MATERIAL FOR THE TASK ▸
Content starts
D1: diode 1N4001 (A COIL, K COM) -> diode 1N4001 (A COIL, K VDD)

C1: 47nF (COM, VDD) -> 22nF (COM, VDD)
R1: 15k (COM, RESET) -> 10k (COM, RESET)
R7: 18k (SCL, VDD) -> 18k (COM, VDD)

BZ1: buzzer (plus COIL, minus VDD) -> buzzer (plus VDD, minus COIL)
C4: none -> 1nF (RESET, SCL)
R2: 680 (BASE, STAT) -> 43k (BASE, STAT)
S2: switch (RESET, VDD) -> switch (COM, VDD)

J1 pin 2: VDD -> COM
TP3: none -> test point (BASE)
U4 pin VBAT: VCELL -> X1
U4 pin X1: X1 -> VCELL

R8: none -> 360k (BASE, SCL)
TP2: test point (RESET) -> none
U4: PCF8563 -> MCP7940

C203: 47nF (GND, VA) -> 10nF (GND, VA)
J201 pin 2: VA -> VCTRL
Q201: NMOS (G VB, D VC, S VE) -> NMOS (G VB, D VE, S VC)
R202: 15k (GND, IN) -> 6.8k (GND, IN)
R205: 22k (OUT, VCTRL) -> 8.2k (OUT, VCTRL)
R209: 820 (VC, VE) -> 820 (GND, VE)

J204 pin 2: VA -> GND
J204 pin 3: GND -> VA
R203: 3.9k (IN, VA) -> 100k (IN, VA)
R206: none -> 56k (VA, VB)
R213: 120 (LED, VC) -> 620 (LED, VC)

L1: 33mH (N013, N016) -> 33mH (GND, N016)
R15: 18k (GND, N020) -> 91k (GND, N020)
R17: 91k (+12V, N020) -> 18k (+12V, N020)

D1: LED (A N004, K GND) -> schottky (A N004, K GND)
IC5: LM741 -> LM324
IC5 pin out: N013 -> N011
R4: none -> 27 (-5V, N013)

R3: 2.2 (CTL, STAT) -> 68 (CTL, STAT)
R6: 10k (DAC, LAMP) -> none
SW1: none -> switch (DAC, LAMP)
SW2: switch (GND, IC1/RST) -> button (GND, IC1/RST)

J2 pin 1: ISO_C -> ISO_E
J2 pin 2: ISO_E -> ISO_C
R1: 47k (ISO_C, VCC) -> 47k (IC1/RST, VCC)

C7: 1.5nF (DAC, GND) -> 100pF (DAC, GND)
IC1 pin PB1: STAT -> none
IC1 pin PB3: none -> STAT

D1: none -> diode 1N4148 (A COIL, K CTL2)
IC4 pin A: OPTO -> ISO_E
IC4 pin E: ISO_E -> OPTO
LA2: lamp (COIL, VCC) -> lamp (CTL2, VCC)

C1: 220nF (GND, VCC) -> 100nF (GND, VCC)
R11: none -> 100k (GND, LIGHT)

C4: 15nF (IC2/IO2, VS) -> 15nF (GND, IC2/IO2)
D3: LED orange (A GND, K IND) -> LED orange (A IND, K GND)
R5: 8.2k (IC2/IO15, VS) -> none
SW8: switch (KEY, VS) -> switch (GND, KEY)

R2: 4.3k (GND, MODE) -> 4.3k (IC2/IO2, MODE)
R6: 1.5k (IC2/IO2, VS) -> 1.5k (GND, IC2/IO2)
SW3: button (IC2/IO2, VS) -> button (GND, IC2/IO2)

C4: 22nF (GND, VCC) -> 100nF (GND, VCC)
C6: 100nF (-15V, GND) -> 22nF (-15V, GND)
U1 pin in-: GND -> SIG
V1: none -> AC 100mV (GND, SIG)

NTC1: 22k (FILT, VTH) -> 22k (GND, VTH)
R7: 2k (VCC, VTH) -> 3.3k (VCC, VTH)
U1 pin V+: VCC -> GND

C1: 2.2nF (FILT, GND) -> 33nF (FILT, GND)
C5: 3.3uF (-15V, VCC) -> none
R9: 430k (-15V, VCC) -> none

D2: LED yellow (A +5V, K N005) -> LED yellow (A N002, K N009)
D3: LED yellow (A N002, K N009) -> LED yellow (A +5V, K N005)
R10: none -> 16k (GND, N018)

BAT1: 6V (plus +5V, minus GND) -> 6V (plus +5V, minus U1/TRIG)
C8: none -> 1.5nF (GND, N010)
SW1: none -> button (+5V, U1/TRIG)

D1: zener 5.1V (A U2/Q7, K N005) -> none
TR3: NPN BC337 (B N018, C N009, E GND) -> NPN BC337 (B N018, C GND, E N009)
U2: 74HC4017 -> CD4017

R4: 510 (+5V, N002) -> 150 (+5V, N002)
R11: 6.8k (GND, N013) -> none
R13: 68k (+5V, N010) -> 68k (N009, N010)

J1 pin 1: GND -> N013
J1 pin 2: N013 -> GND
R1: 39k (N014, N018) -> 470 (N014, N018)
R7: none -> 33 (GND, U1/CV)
Content ends
TASK DETAILS ▸
Above are the records; please copy exactly their first line and each line after it through the line containing "J204 pin 2: VA -> GND", and no line after that.

ANSWER TO THIS EXERCISE ▸
D1: diode 1N4001 (A COIL, K COM) -> diode 1N4001 (A COIL, K VDD)

C1: 47nF (COM, VDD) -> 22nF (COM, VDD)
R1: 15k (COM, RESET) -> 10k (COM, RESET)
R7: 18k (SCL, VDD) -> 18k (COM, VDD)

BZ1: buzzer (plus COIL, minus VDD) -> buzzer (plus VDD, minus COIL)
C4: none -> 1nF (RESET, SCL)
R2: 680 (BASE, STAT) -> 43k (BASE, STAT)
S2: switch (RESET, VDD) -> switch (COM, VDD)

J1 pin 2: VDD -> COM
TP3: none -> test point (BASE)
U4 pin VBAT: VCELL -> X1
U4 pin X1: X1 -> VCELL

R8: none -> 360k (BASE, SCL)
TP2: test point (RESET) -> none
U4: PCF8563 -> MCP7940

C203: 47nF (GND, VA) -> 10nF (GND, VA)
J201 pin 2: VA -> VCTRL
Q201: NMOS (G VB, D VC, S VE) -> NMOS (G VB, D VE, S VC)
R202: 15k (GND, IN) -> 6.8k (GND, IN)
R205: 22k (OUT, VCTRL) -> 8.2k (OUT, VCTRL)
R209: 820 (VC, VE) -> 820 (GND, VE)

J204 pin 2: VA -> GND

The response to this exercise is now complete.